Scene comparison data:

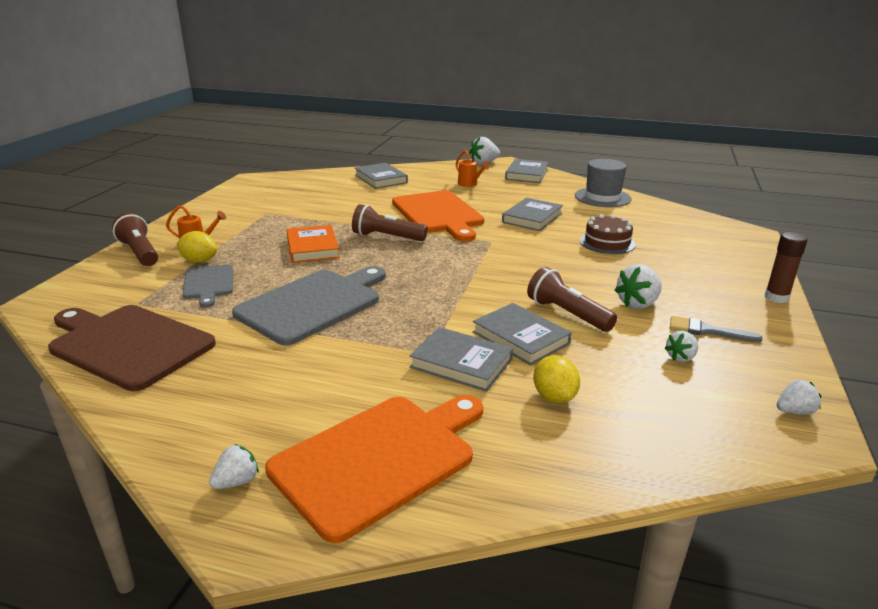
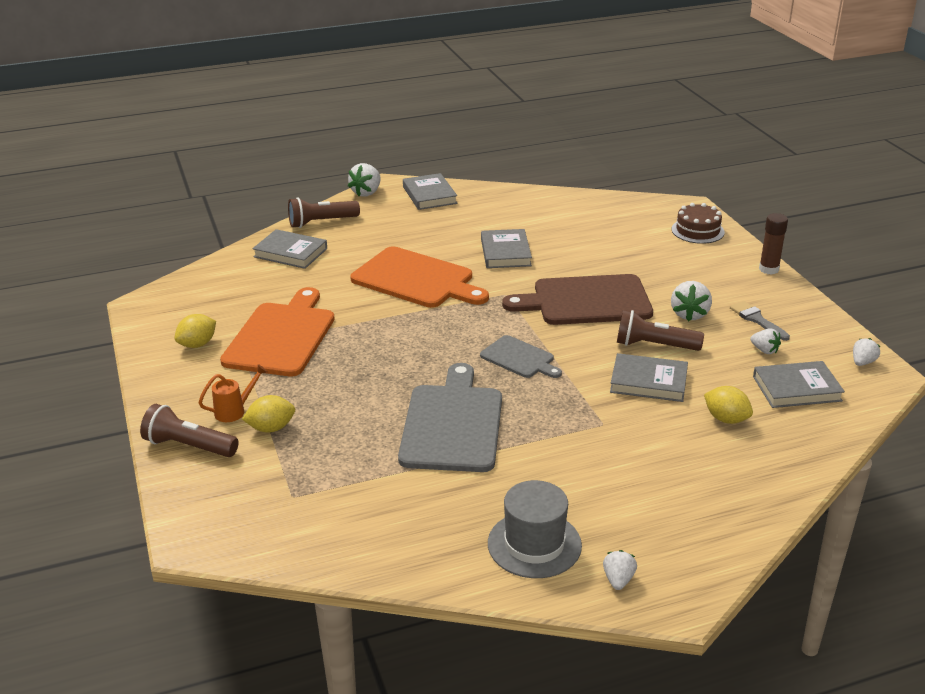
camera: 35 degrees left, 5 degrees up
(128, 344) = (358, 534): brown cutting board -> brown cutting board (586, 301)
(208, 284) = (325, 447): grey cutting board -> grey cutting board (519, 358)
(244, 206) = (197, 344): none -> yellow lemon
(312, 248) = (357, 367): orange book -> none
(379, 459) = (681, 517): orange cutting board -> orange cutting board (281, 336)
(387, 237) = (408, 326): brown flashlight -> brown flashlight (321, 222)
(461, 363) = (637, 422): grey book -> grey book (796, 388)
(470, 184) = (393, 229): orange watering can -> none
(602, 197) = (534, 204): grey hat -> grey hat (534, 544)
(607, 242) = (599, 259): brown cake -> brown cake (697, 231)
(681, 357) = (764, 350): white strawberry -> white strawberry turned 60 degrees counterclockwise
(707, 331) = (757, 320): grey brush -> grey brush turned 75 degrees clockwise

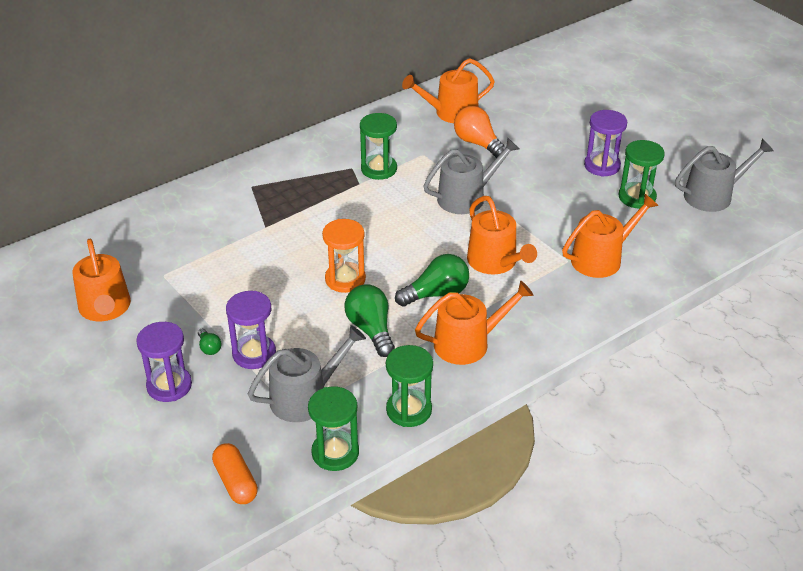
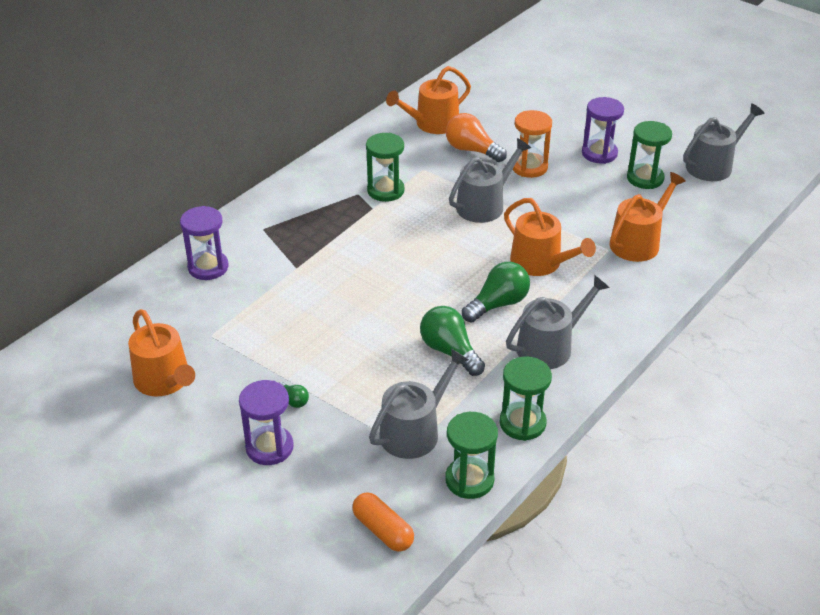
camera: 15 degrees left, 0 degrees up
(254, 354) = (343, 398): purple hourglass -> purple hourglass (208, 267)
(345, 279) = (401, 306): orange hourglass -> orange hourglass (529, 167)
(468, 343) = (550, 346): orange watering can -> grey watering can

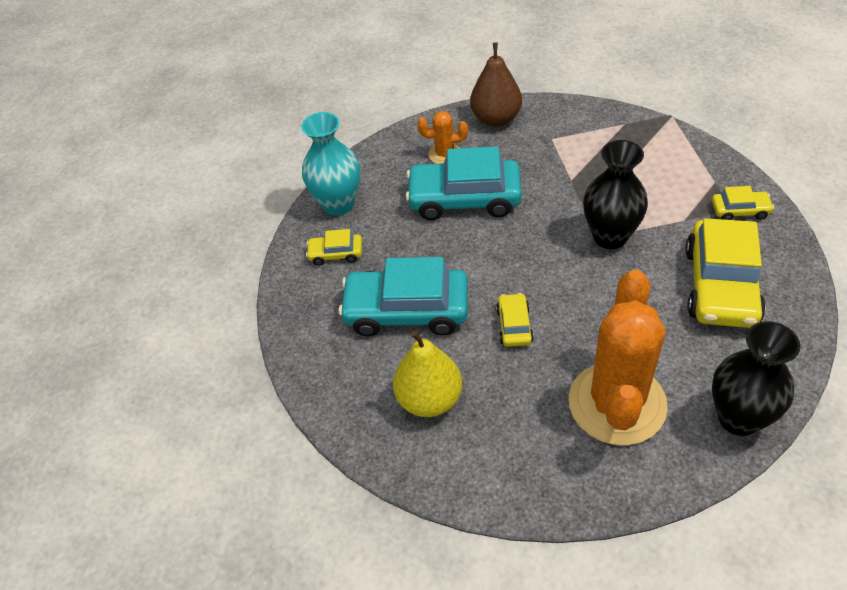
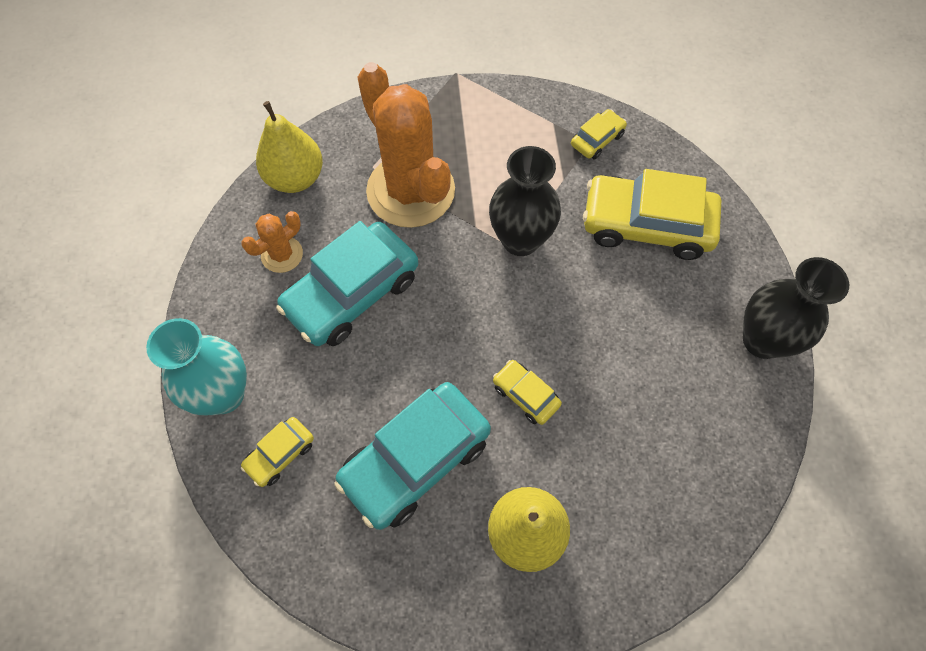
camera: 50 degrees left, 15 degrees up
(496, 118) = (295, 178): brown pear -> yellow pear
(617, 403) = (672, 402): orange cactus -> orange cactus (410, 191)
(721, 285) = (646, 225): yellow car -> yellow car turned 135 degrees clockwise

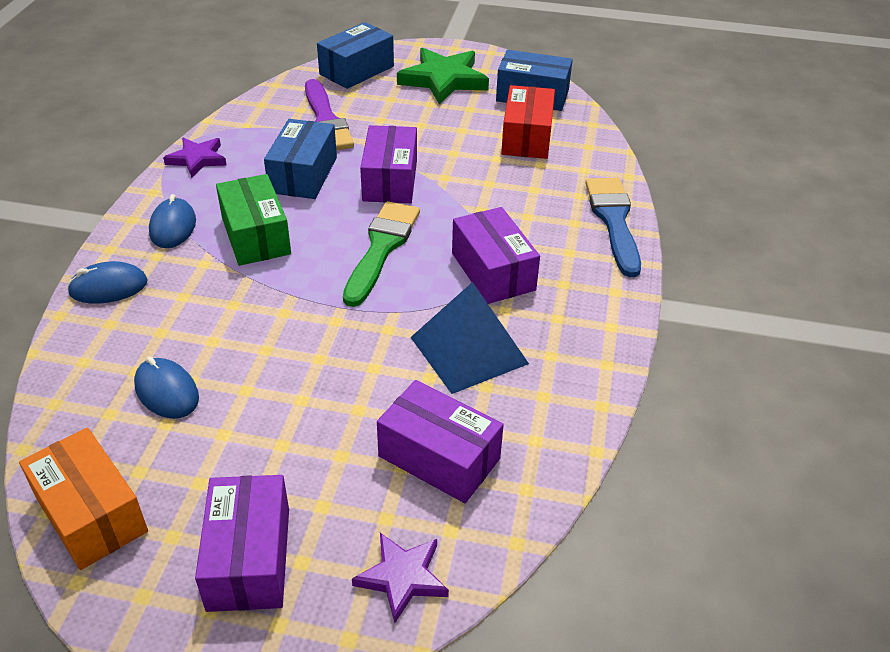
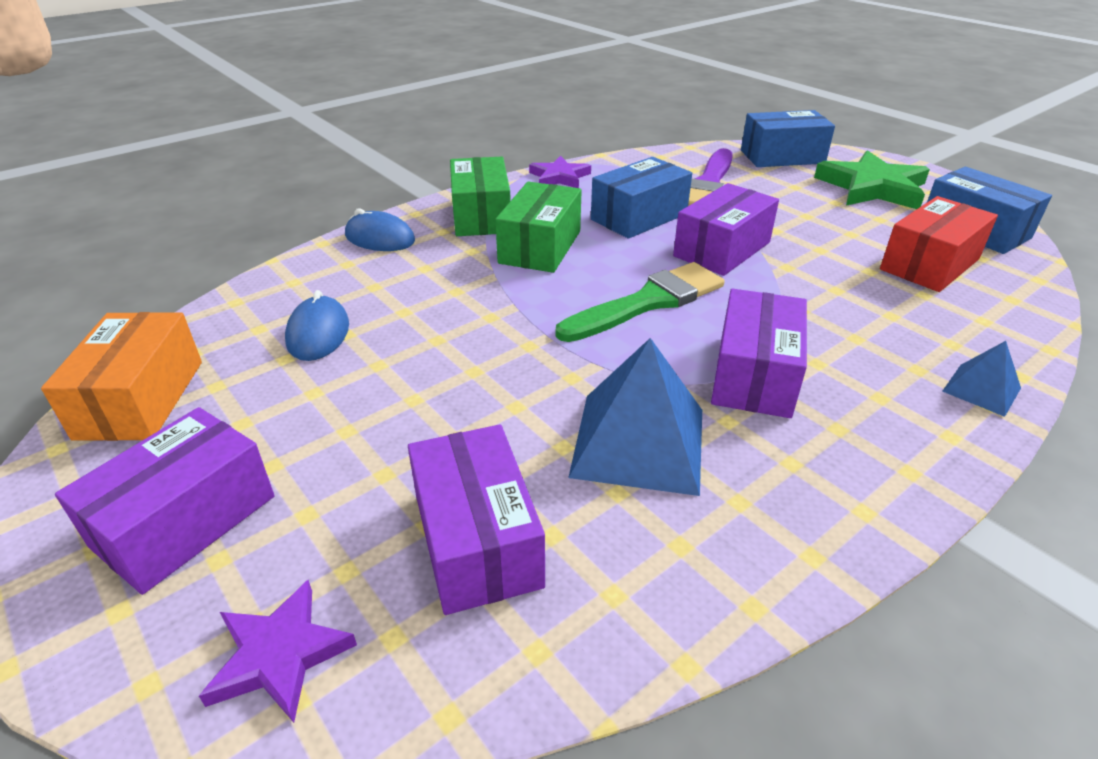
camera: 40 degrees right, 5 degrees down
(173, 227) = (481, 216): blue mouse -> green box
(613, 221) = (981, 389): blue brush -> blue pyramid

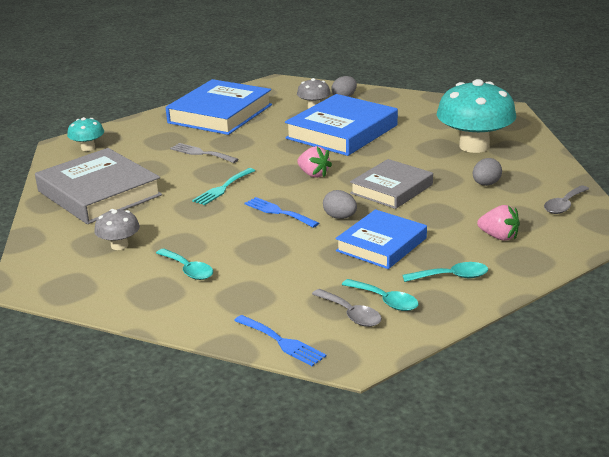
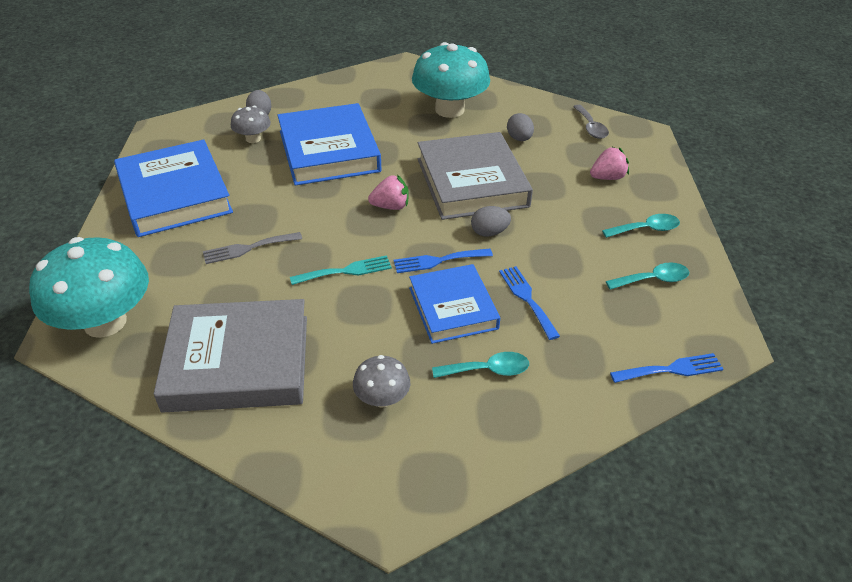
camera: 55 degrees left, 15 degrees up
(88, 148) = (105, 322): turquoise mushroom -> turquoise mushroom, size x2.07
(222, 188) = (346, 271): turquoise fork -> turquoise fork turned 90 degrees counterclockwise
(283, 257) = (527, 298): none -> blue fork
(351, 314) = (658, 308): grey spoon -> none
(381, 244) = (561, 236): blue book -> blue book (453, 308)
(391, 189) = (471, 182): grey book -> grey book, size x1.55
(452, 277) = (646, 229): turquoise spoon -> turquoise spoon turned 45 degrees clockwise

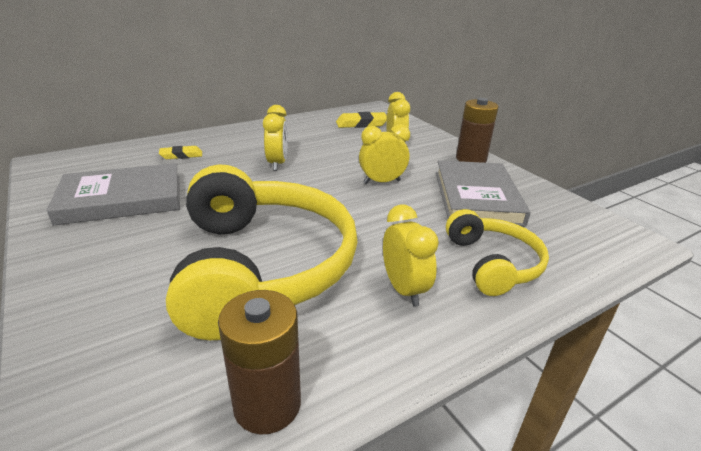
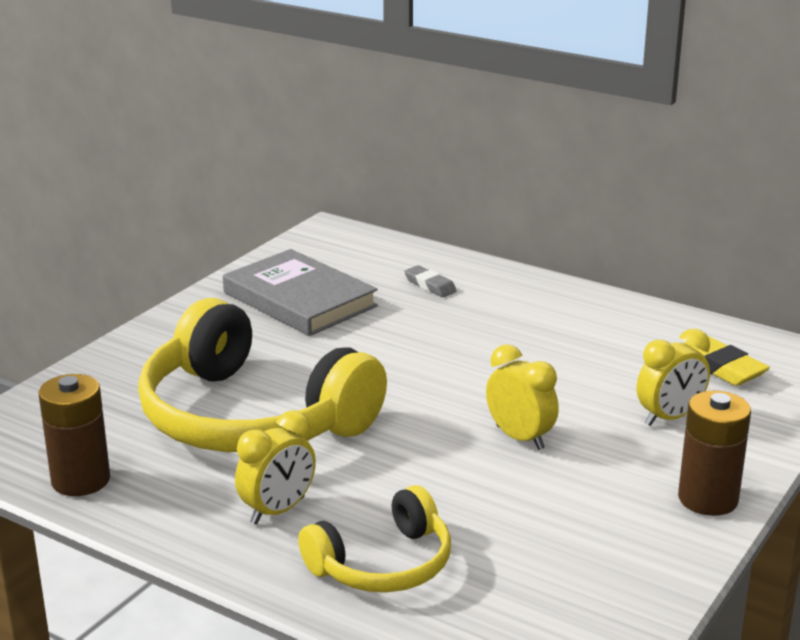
camera: 65 degrees right, 5 degrees down
(181, 155) = (430, 285): yellow eraser -> grey eraser
(263, 266) = (250, 418): yellow headphones -> yellow headphones turned 75 degrees clockwise
(277, 163) = (483, 349): yellow clock -> none
(476, 197) = (561, 526): grey book -> none

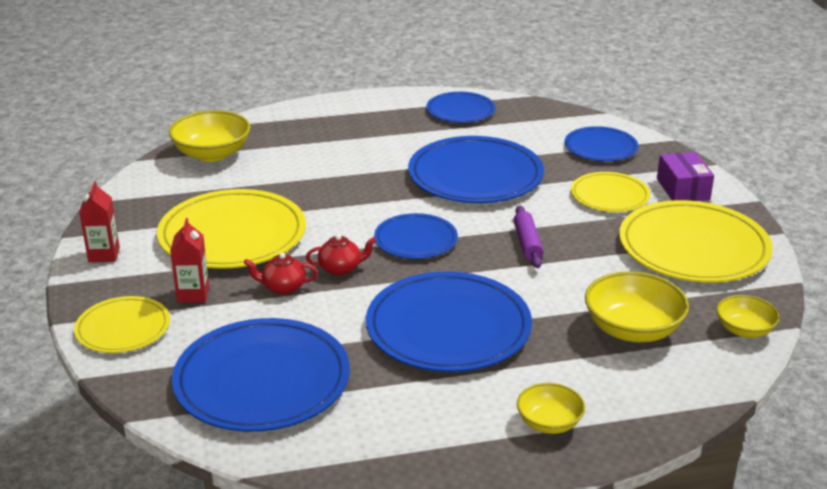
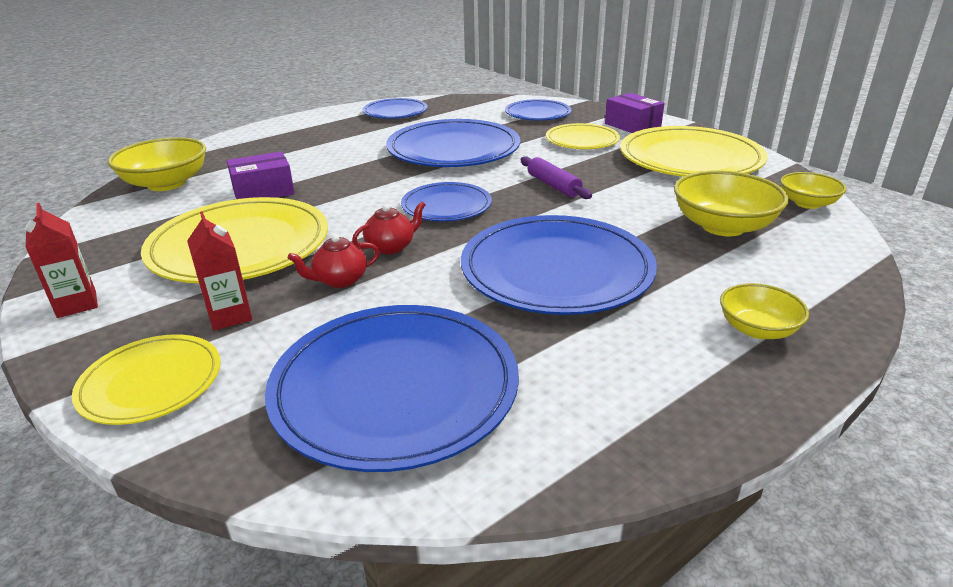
camera: 25 degrees left, 0 degrees up
(281, 183) = (263, 191): none -> purple box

● **Prompt**
Using the data above, count the lines where "cutting" appears. Reply with the number only.

● **Solution to this task**
3